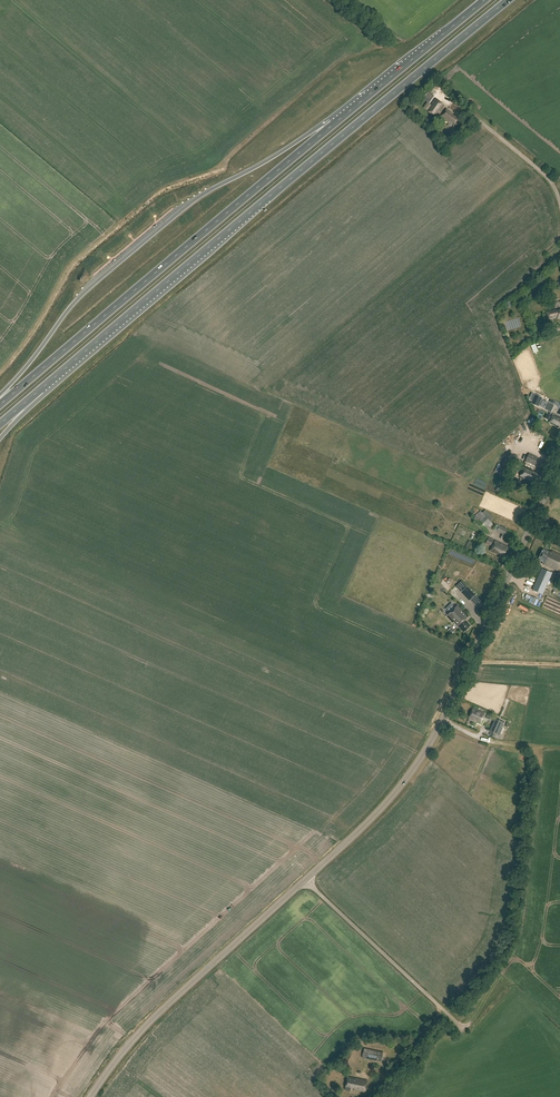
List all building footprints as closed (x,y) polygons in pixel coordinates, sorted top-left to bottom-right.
[(334,99),(349,88),(347,85),(332,95),(334,99)] [(444,105),(436,99),(428,111),(435,117),(444,105)] [(319,108),(304,120),(307,123),(321,111),(319,108)] [(452,113),(446,109),(441,115),(450,122),(451,121),(454,124),(454,125),(459,118),(455,115),(454,116),(451,114),(452,113)] [(549,293),(547,285),(537,287),(539,295),(549,293)] [(555,311),(555,310),(547,312),(548,319),(557,317),(557,319),(559,318),(559,310),(555,311)] [(543,397),(532,393),(529,400),(533,401),(532,404),(539,407),(543,397)] [(555,405),(545,401),(543,406),(545,407),(544,409),(552,412),(555,405)] [(554,414),(549,423),(559,428),(559,426),(559,417),(554,414)] [(538,457),(529,453),(525,462),(534,466),(538,457)] [(513,462),(503,457),(501,461),(503,462),(497,476),(505,480),(513,462)] [(533,470),(524,466),(520,477),(536,484),(536,483),(538,484),(542,474),(536,471),(535,473),(532,471),(533,470)] [(494,518),(486,510),(482,513),(481,511),(473,518),(488,533),(495,527),(490,521),(494,518)] [(508,529),(496,525),(494,530),(505,535),(508,529)] [(509,547),(495,540),(490,551),(504,557),(509,547)] [(543,550),(539,560),(543,562),(542,564),(558,571),(559,566),(559,555),(553,551),(550,553),(543,550)] [(552,573),(542,569),(533,590),(543,594),(552,573)] [(468,587),(461,593),(470,601),(476,595),(468,587)] [(469,616),(458,605),(447,615),(458,627),(459,627),(464,632),(471,626),(465,620),(469,616)] [(485,714),(473,709),(469,718),(481,724),(485,714)] [(505,723),(496,719),(490,731),(499,735),(505,723)] [(383,1052),(364,1048),(362,1058),(381,1062),(383,1052)] [(367,1081),(347,1077),(345,1090),(351,1091),(351,1088),(355,1088),(354,1090),(365,1092),(367,1081)]
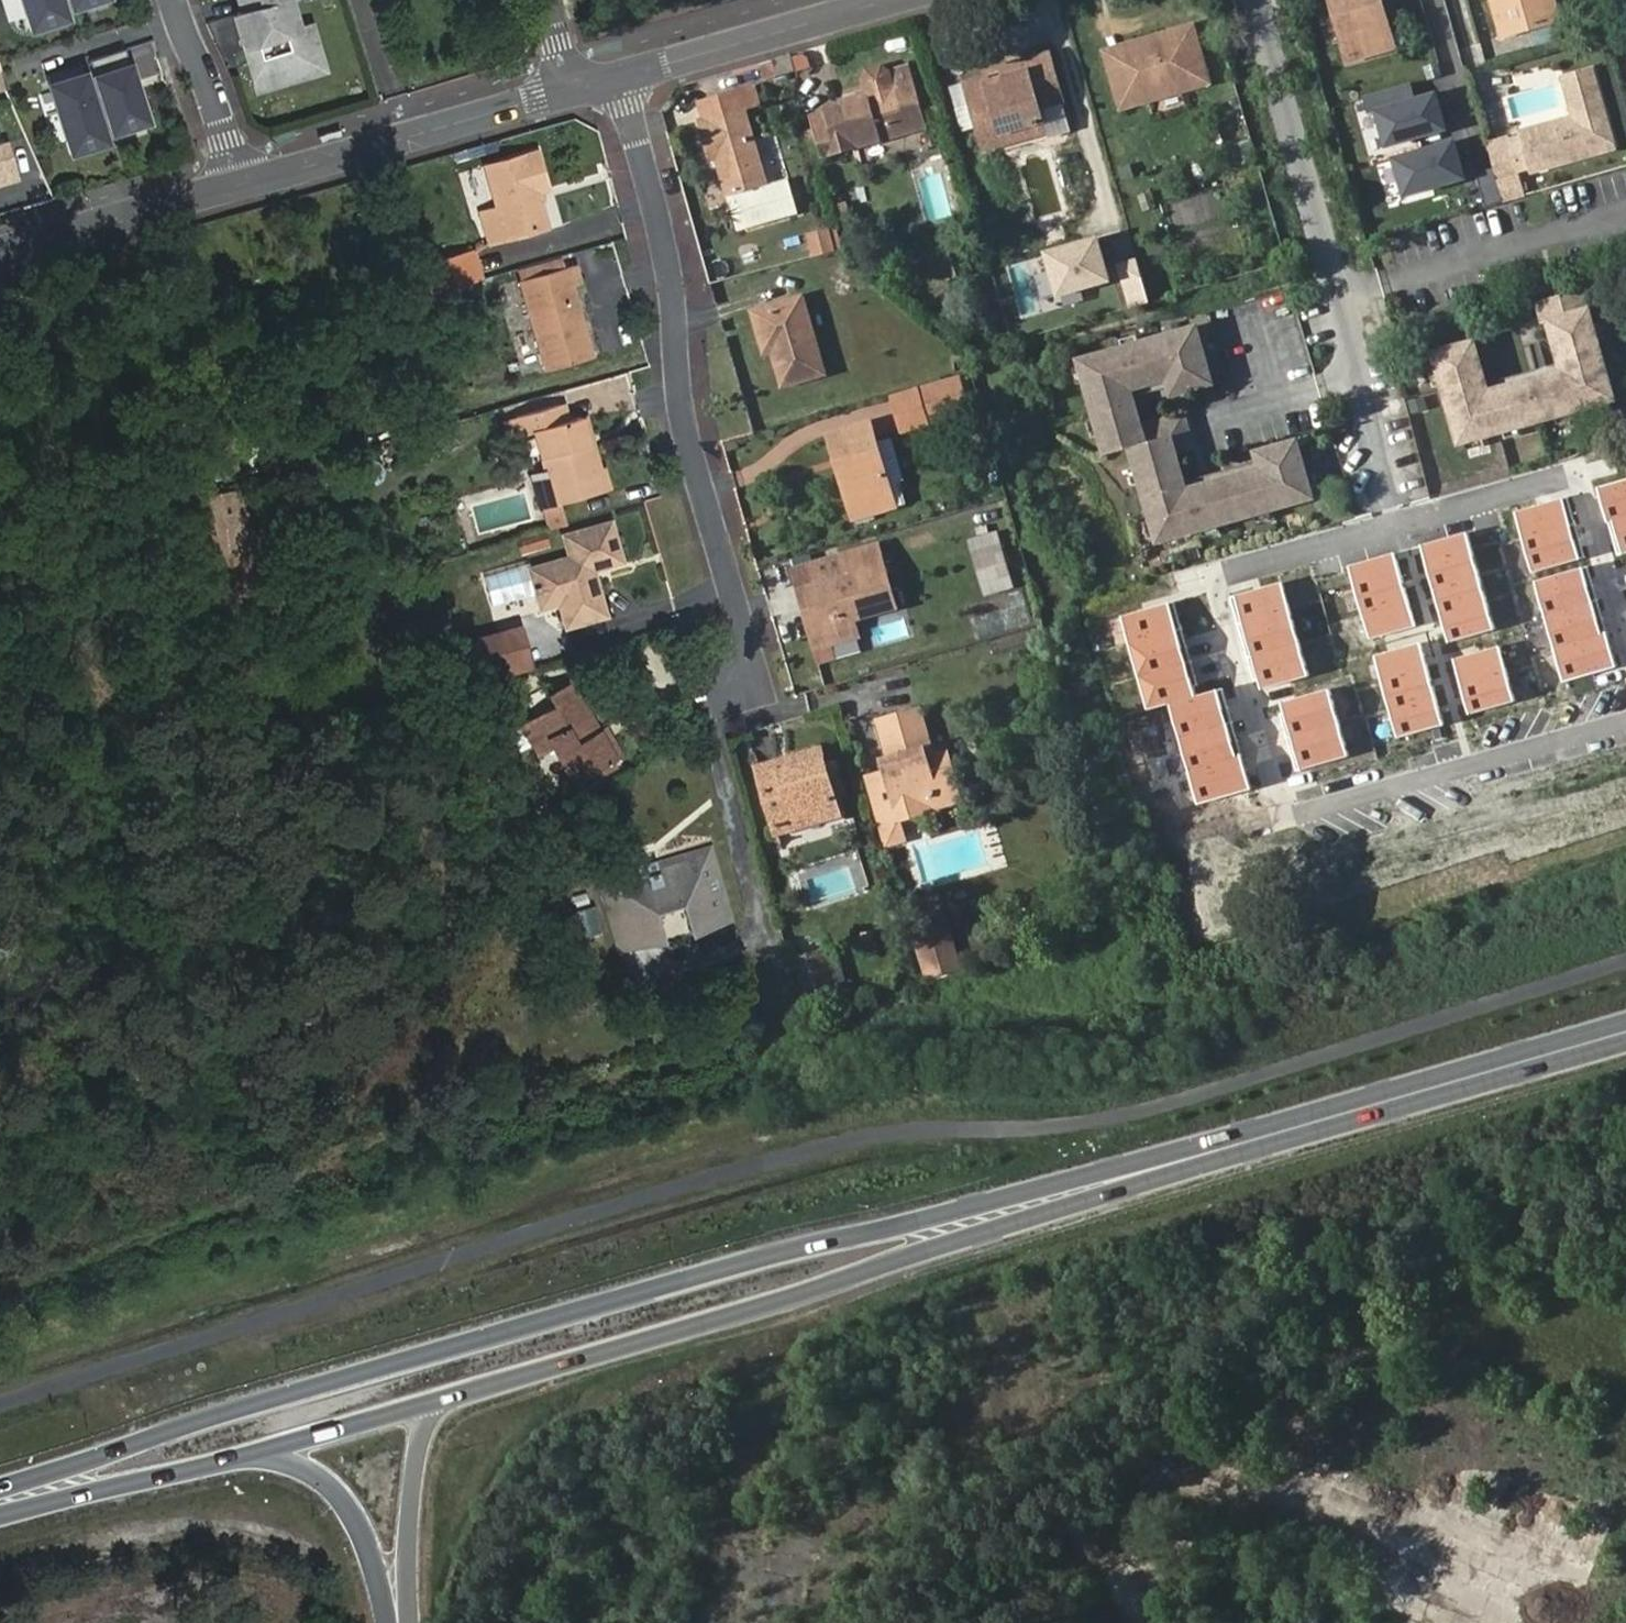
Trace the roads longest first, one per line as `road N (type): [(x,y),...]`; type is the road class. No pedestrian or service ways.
road 1 (primary): [(1374,1103),(1152,1151),(218,1406),(0,1490)]
road 2 (primary): [(437,1402),(653,1343),(1374,1103)]
road 3 (residential): [(743,688),(750,656),(683,423),(668,252),(620,78)]
road 4 (tertiary): [(569,94),(244,185)]
road 5 (tertiary): [(884,0),(620,78)]
road 6 (primary): [(1625,1029),(1374,1103)]
road 7 (tertiary): [(244,185),(0,256)]
road 8 (tertiary): [(237,1458),(286,1463),(348,1502),(391,1622)]
road 9 (primary): [(0,1515),(237,1458)]
road 10 (tertiary): [(406,1622),(416,1452),(437,1402)]
road 11 (primary): [(237,1458),(437,1402)]
road 12 (residential): [(244,185),(176,0)]

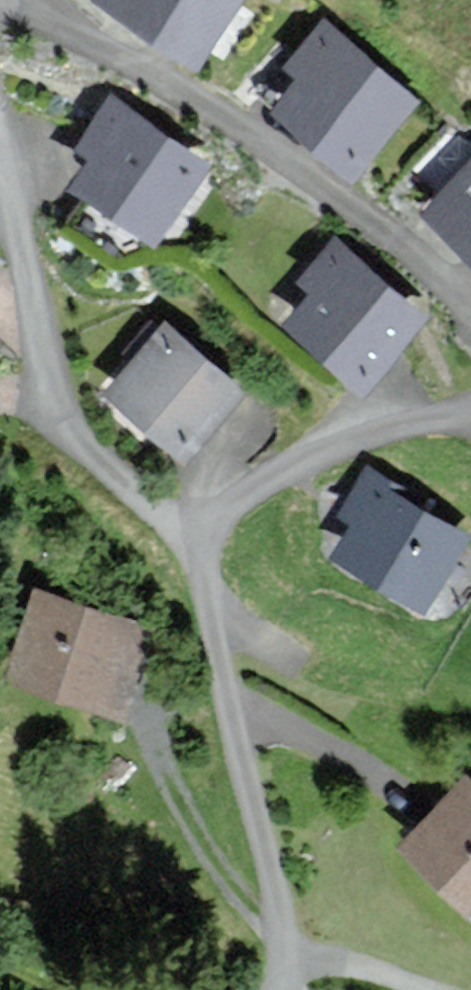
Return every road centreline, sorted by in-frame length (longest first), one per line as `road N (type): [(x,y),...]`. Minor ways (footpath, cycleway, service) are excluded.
road 1 (residential): [(202,555),(101,466),(65,420),(0,122)]
road 2 (residential): [(270,989),(278,913),(206,611),(202,555)]
road 3 (residential): [(202,555),(254,489),(388,426),(470,409)]
road 4 (track): [(278,940),(266,936),(200,839),(132,722)]
road 5 (track): [(428,989),(357,964),(278,953)]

===============

=== INSTRUCTIONS FOR THE TASK ===
Every line from the one containing "Return every road" to the end of the entries must be set down exactly, with none omitted and none added.

=== RESPONSE AREA ===
Return every road centreline, sorted by in-frame length (longest first), one per line as `road N (type): [(x,y),...]`. Minor ways (footpath, cycleway, service) are excluded.
road 1 (residential): [(202,555),(101,466),(65,420),(0,122)]
road 2 (residential): [(270,989),(278,913),(206,611),(202,555)]
road 3 (residential): [(202,555),(254,489),(388,426),(470,409)]
road 4 (track): [(278,940),(266,936),(200,839),(132,722)]
road 5 (track): [(428,989),(357,964),(278,953)]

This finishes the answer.